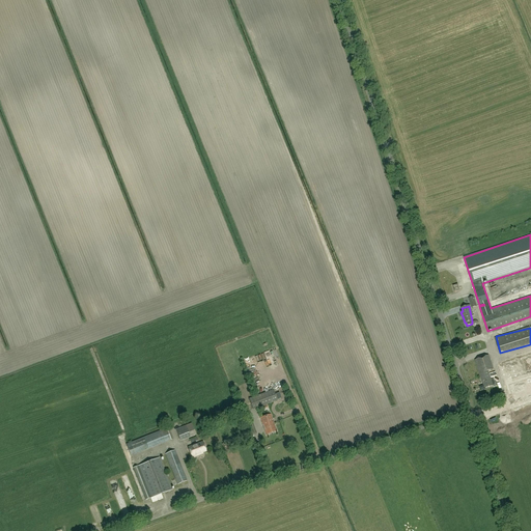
[(485,388),(493,386),(494,387),(497,386),(496,382),(495,383),(494,379),(492,380),(488,371),(494,369),(490,355),(475,360),(479,372),(483,385),(484,385),(485,388)]
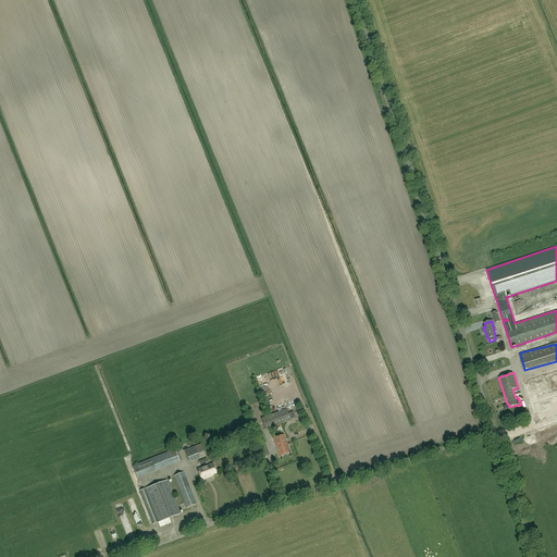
[(537,392),(534,380),(525,382),(530,395),(537,392)]
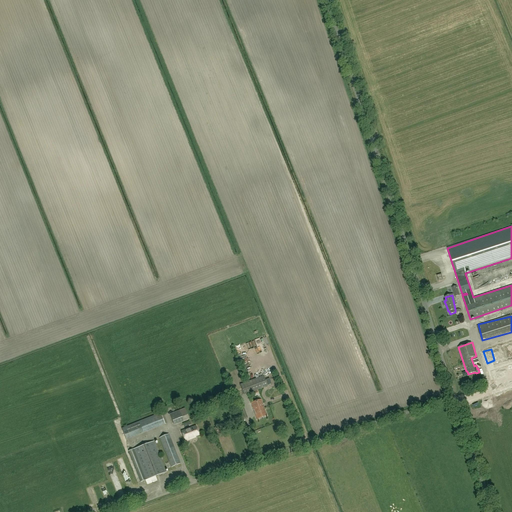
[(487,371),(495,389),(511,382),(511,366),(495,374),(493,369),(487,371)]
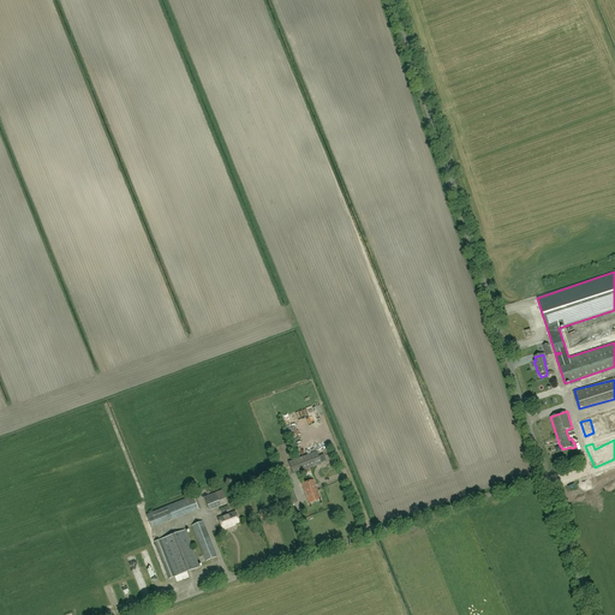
[(293,473),(321,464),(327,461),(324,454),(318,457),(317,452),(288,461),(293,473)]
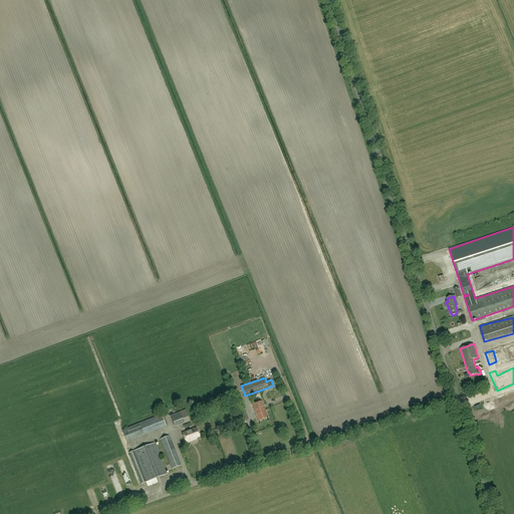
[(262,402),(252,405),(254,412),(255,412),(258,421),(267,418),(264,409),(262,402)]
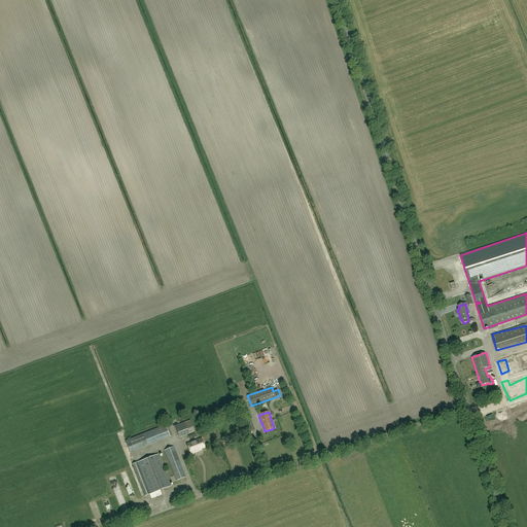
[(254,429),(249,413),(244,415),(249,431),(254,429)]
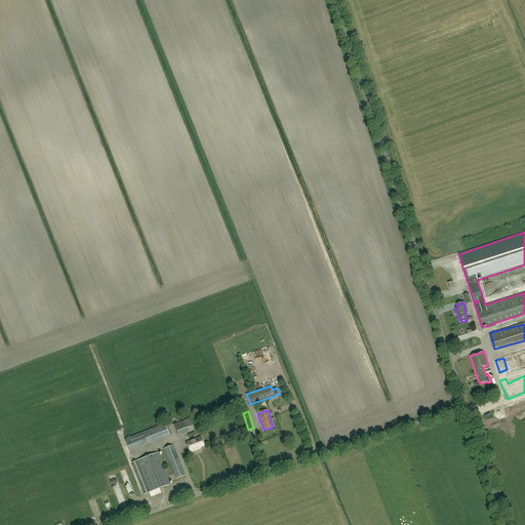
[(190,419),(174,426),(177,436),(193,430),(190,419)]
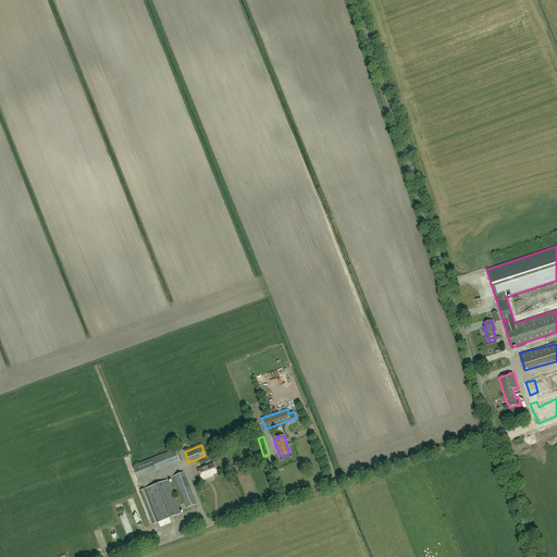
[(214,468),(213,465),(197,470),(201,481),(208,479),(208,477),(217,473),(215,471),(215,470),(215,468),(214,468)]
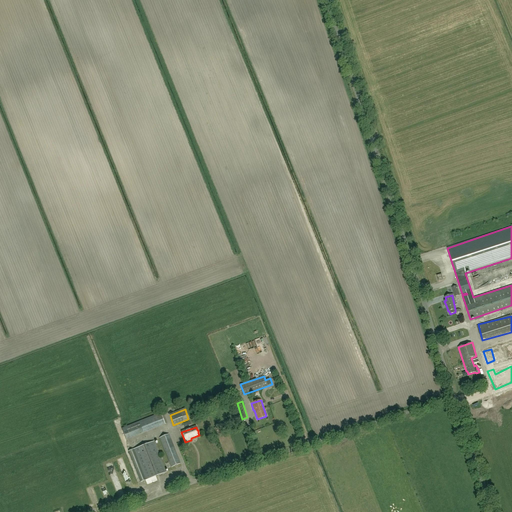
[(168,434),(160,438),(171,467),(180,464),(168,434)]
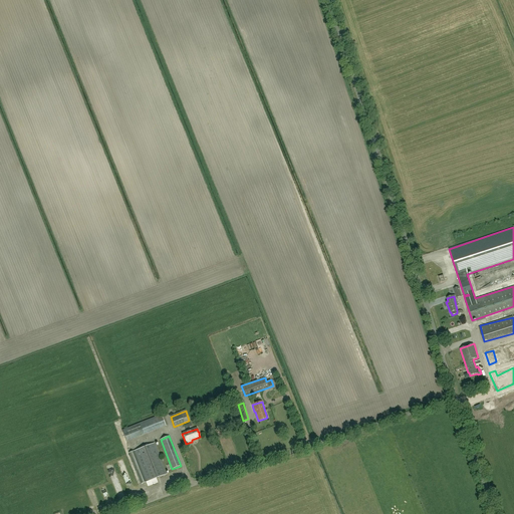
[(155,443),(129,453),(141,484),(167,474),(155,443)]
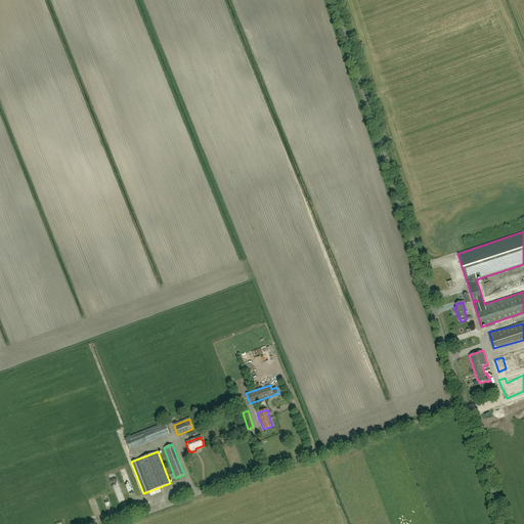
[(116,478),(112,480),(117,489),(121,488),(116,478)]
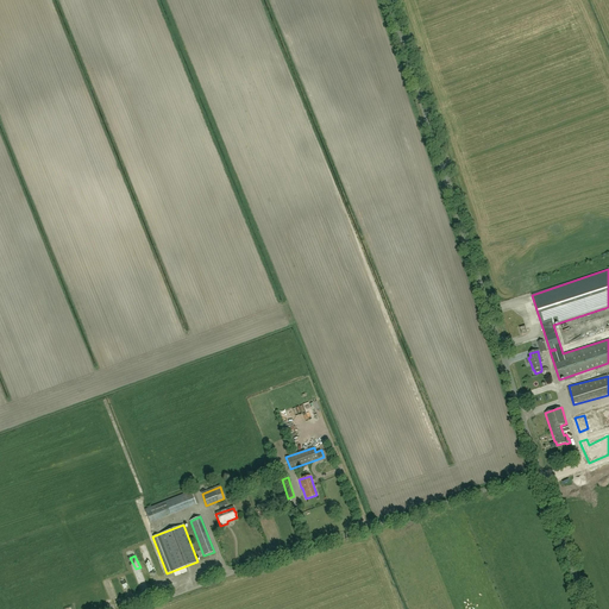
[(177,577),(189,572),(187,566),(175,572),(177,577)]
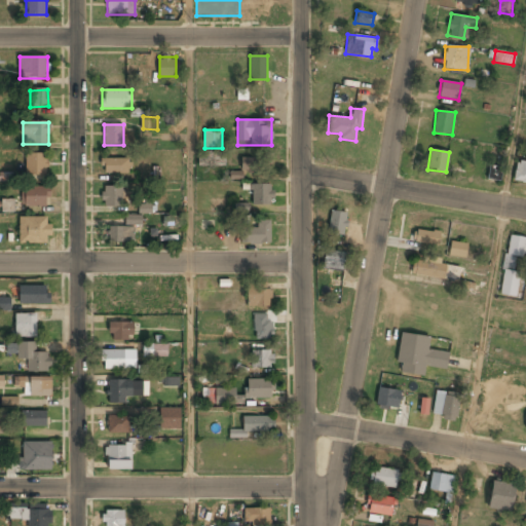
[(46,177),(46,154),(26,154),(26,177),(46,177)]
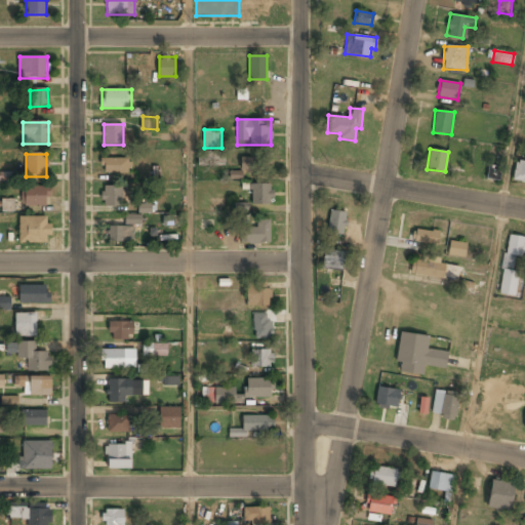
[(241,157),(241,172),(270,172),(270,157),(241,157)]
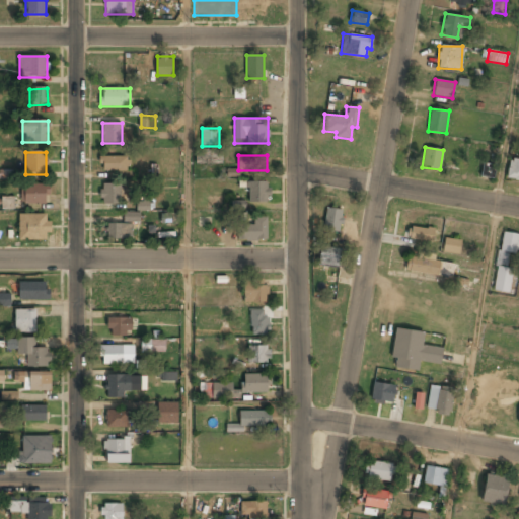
[(100,157),(100,172),(129,172),(129,157),(100,157)]
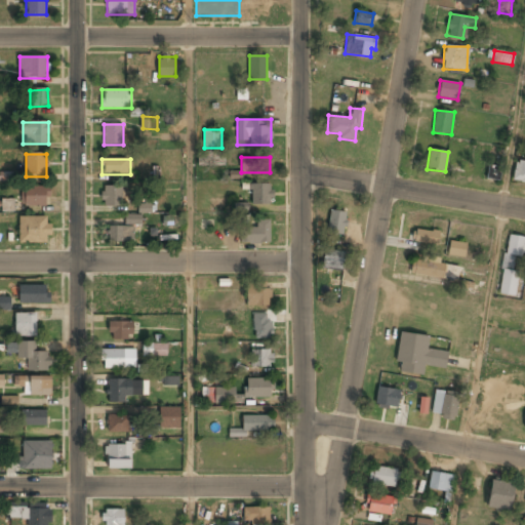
[(252,185),(252,205),(272,205),(272,185),(252,185)]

[Work task]: Print exactly the line containing "[(46,177),(46,154),(26,154),(26,177),(46,177)]" and every line after it through the final line above, and leave all pictures out.

[Expected answer]:
[(46,177),(46,154),(26,154),(26,177),(46,177)]
[(241,157),(241,172),(270,172),(270,157),(241,157)]
[(100,157),(100,172),(129,172),(129,157),(100,157)]
[(252,185),(252,205),(272,205),(272,185),(252,185)]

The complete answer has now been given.